- **Assigned task**: Apart from the pictures, reproduce the data below exactly as it stands.

Before-and-after change records

# # # #

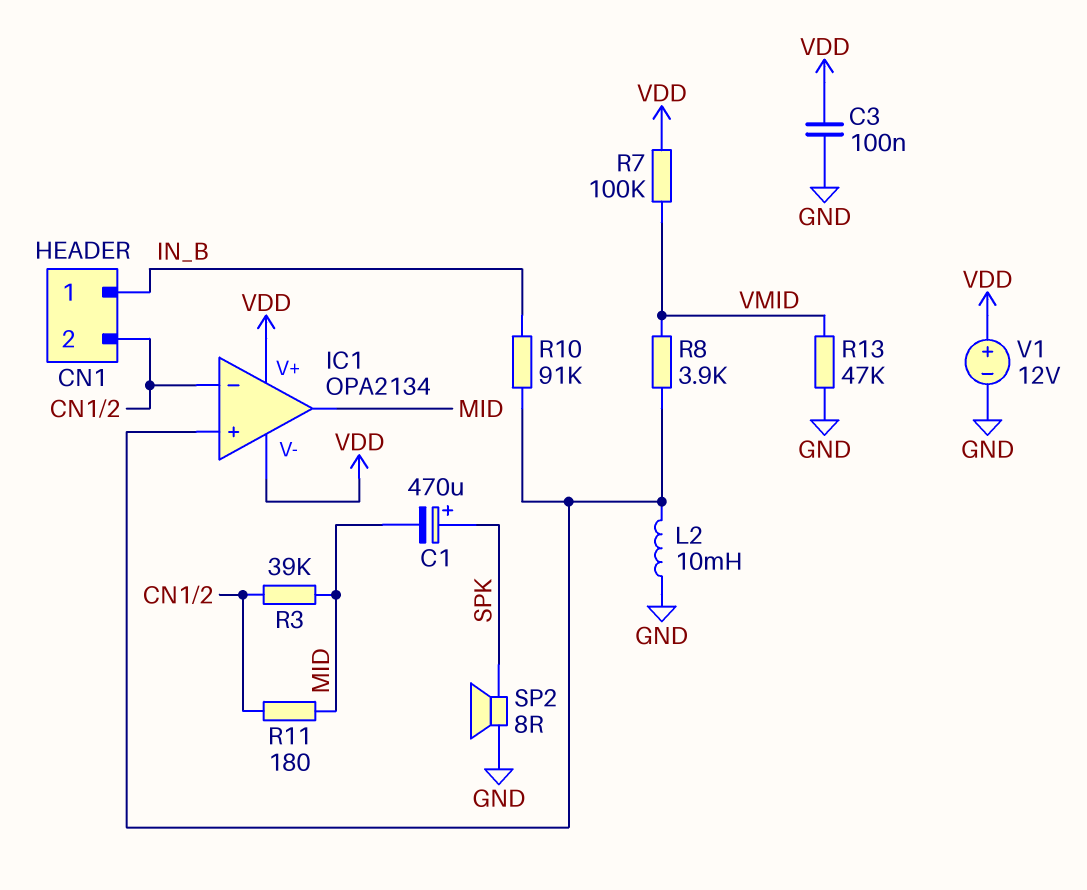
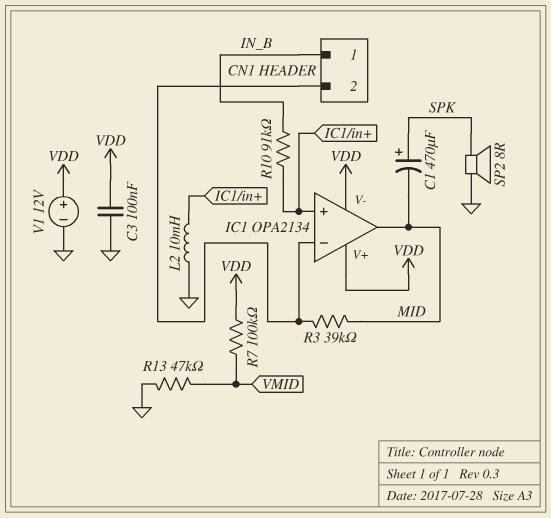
R8: 3.9k (IC1/in+, VMID) -> none
R11: 180 (CN1/2, MID) -> none

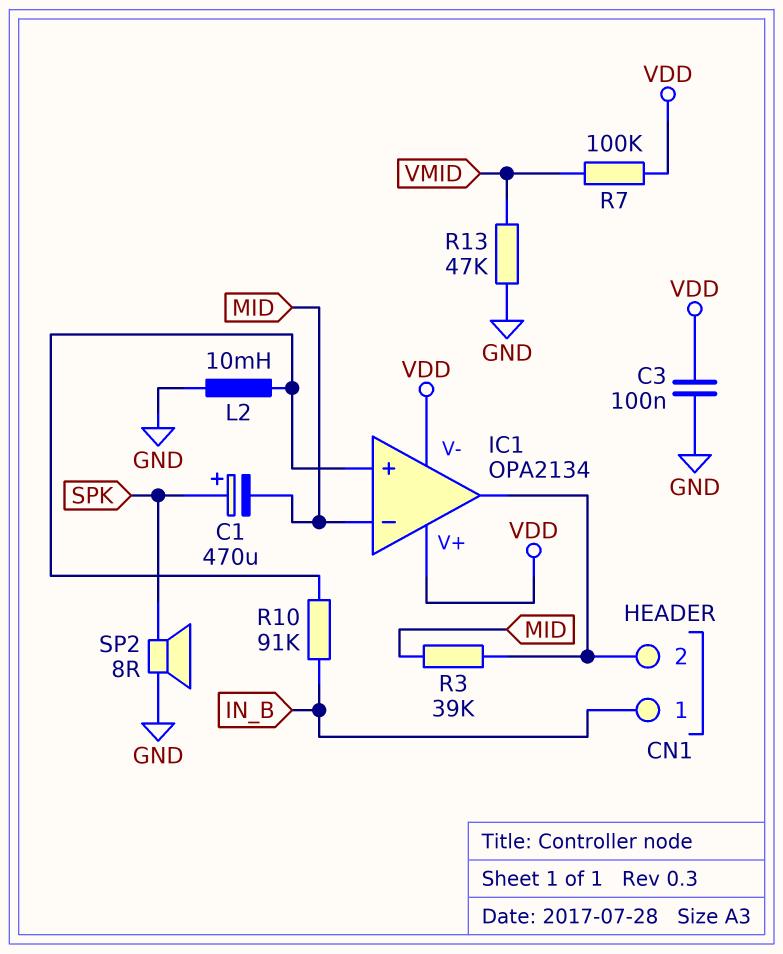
IC1 pin in-: CN1/2 -> MID
IC1 pin out: MID -> CN1/2
V1: 12V (plus VDD, minus GND) -> none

# # # #

- **Response area**:
R8: 3.9k (IC1/in+, VMID) -> none
R11: 180 (CN1/2, MID) -> none

IC1 pin in-: CN1/2 -> MID
IC1 pin out: MID -> CN1/2
V1: 12V (plus VDD, minus GND) -> none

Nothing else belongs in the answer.